- What to work on:
Below is a listing to write out in full, exactly as given, without its pictures.

[[ Data provided open ]]

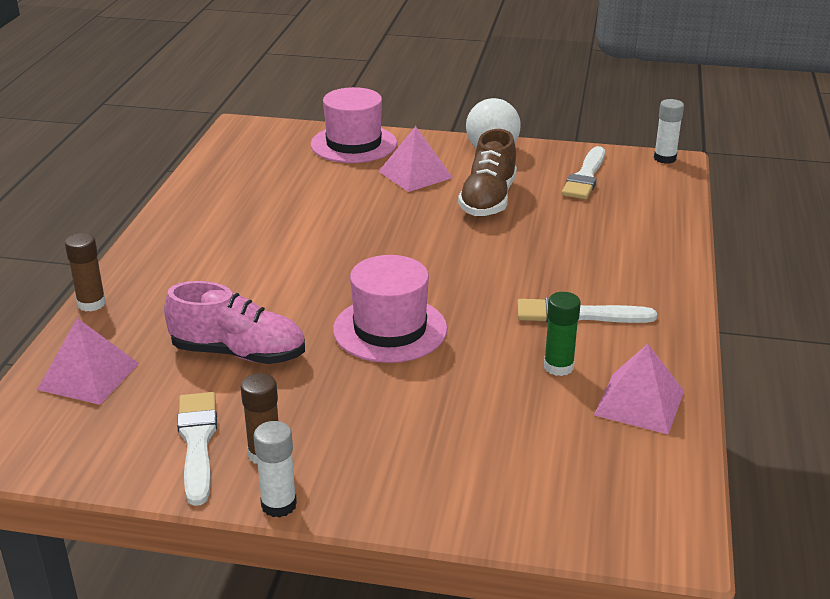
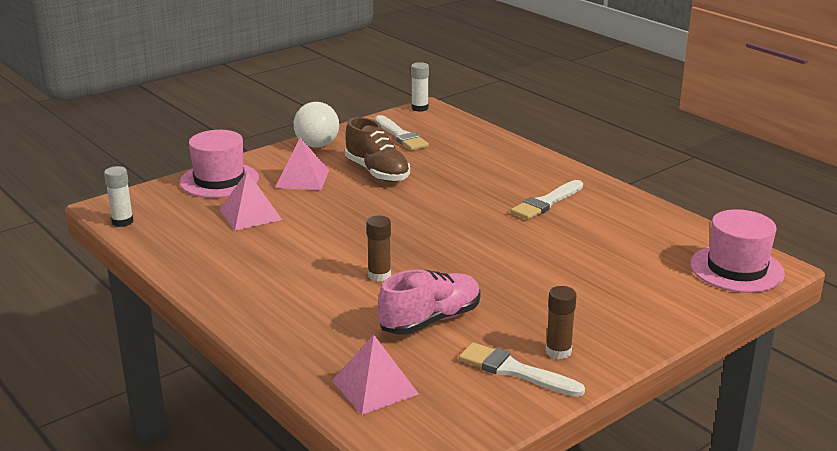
camera: 50 degrees left, 5 degrees down
(91, 304) = (274, 355): brown glue stick -> brown glue stick (379, 275)
(279, 505) = (616, 365): white glue stick -> white glue stick (122, 222)
(390, 329) = (478, 260): pink hat -> pink hat (736, 269)
(558, 367) = (589, 229): green glue stick -> none
(639, 402) = (651, 223): pink pyramid -> pink pyramid (250, 214)

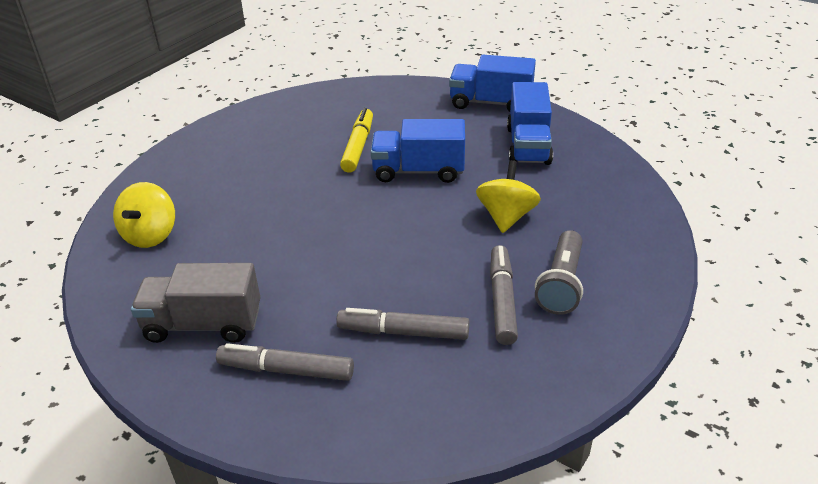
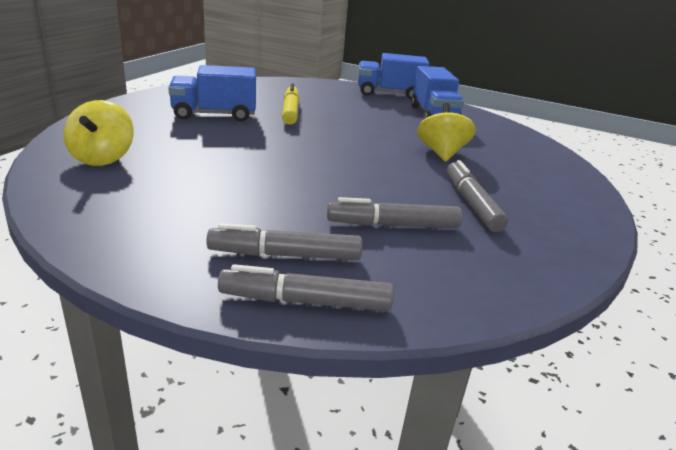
camera: 15 degrees left, 10 degrees down
(203, 324) = (179, 221): grey truck -> none
(287, 426) = (306, 301): none -> grey marker
(418, 171) = (351, 126): blue truck -> blue truck (214, 115)
(561, 284) = (515, 193): grey flashlight -> none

[[ Data provided closed ]]

- Expected answer:
camera: 50 degrees left, 5 degrees down
(91, 304) = (274, 355): brown glue stick -> brown glue stick (379, 275)
(279, 505) = (616, 365): white glue stick -> white glue stick (122, 222)
(390, 329) = (478, 260): pink hat -> pink hat (736, 269)
(558, 367) = (589, 229): green glue stick -> none
(639, 402) = (651, 223): pink pyramid -> pink pyramid (250, 214)

camera: 15 degrees left, 10 degrees down
(203, 324) = (179, 221): grey truck -> none
(287, 426) = (306, 301): none -> grey marker
(418, 171) = (351, 126): blue truck -> blue truck (214, 115)
(561, 284) = (515, 193): grey flashlight -> none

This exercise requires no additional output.